(Scene images with change listings)

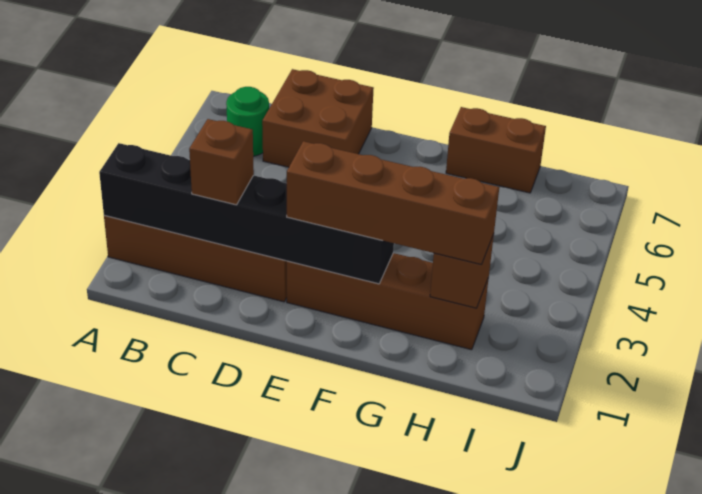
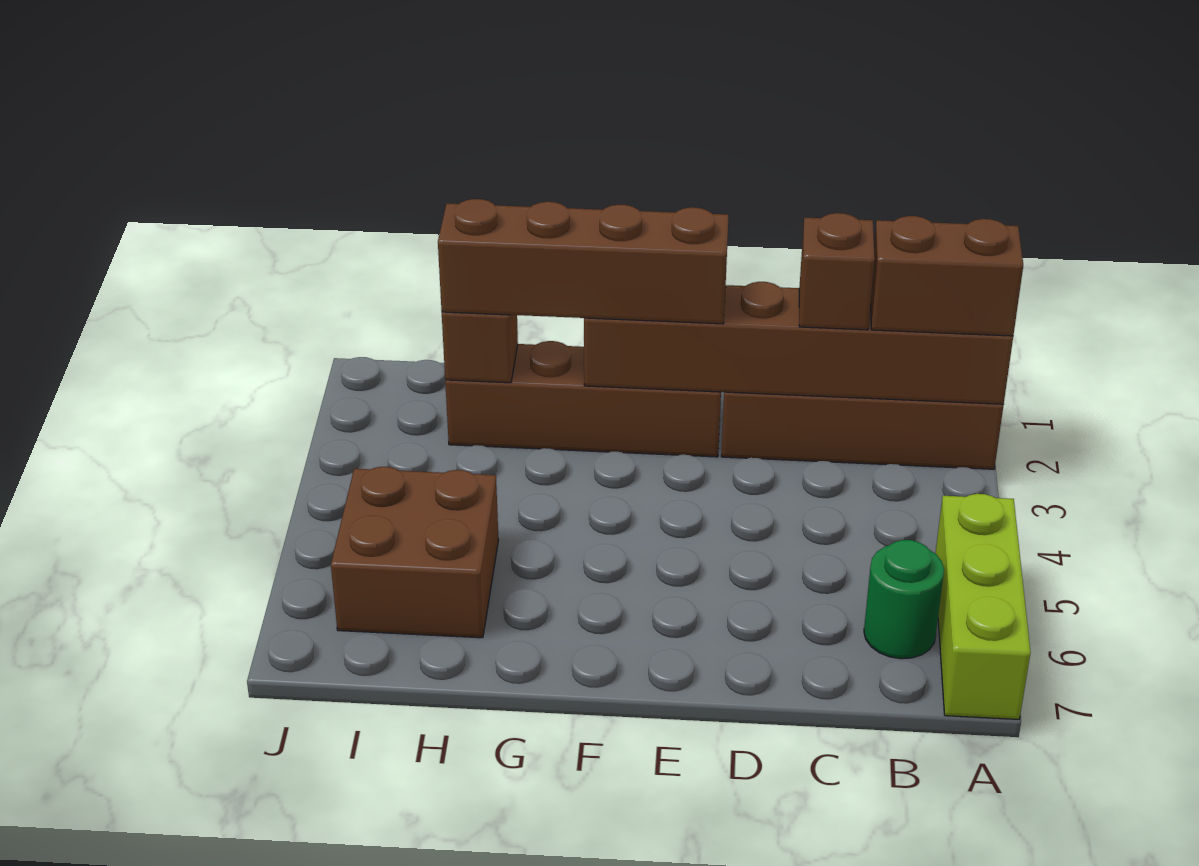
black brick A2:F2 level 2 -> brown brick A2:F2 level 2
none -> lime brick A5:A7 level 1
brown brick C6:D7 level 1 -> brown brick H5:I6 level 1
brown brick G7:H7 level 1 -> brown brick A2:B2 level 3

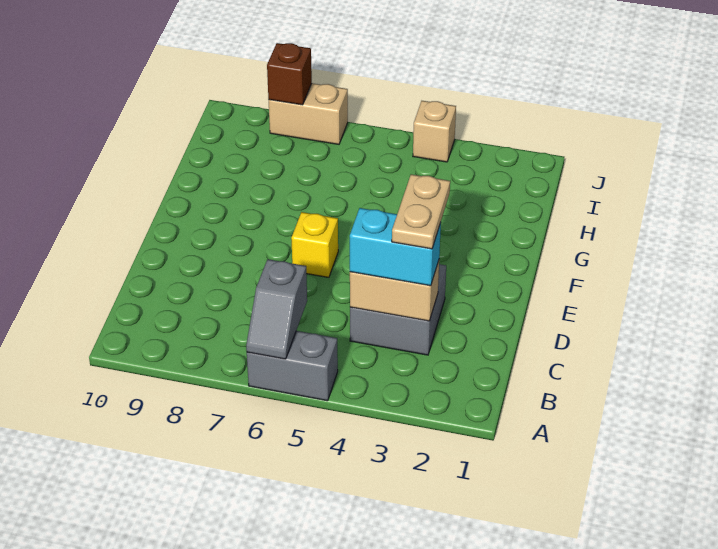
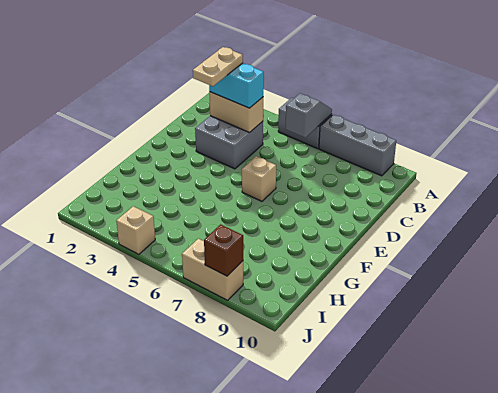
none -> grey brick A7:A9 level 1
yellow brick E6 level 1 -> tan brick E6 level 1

## Required work
The word "brown" appears in some lines above. Return every one of those lines.

## Answer for the task
black brick A2:F2 level 2 -> brown brick A2:F2 level 2
brown brick C6:D7 level 1 -> brown brick H5:I6 level 1
brown brick G7:H7 level 1 -> brown brick A2:B2 level 3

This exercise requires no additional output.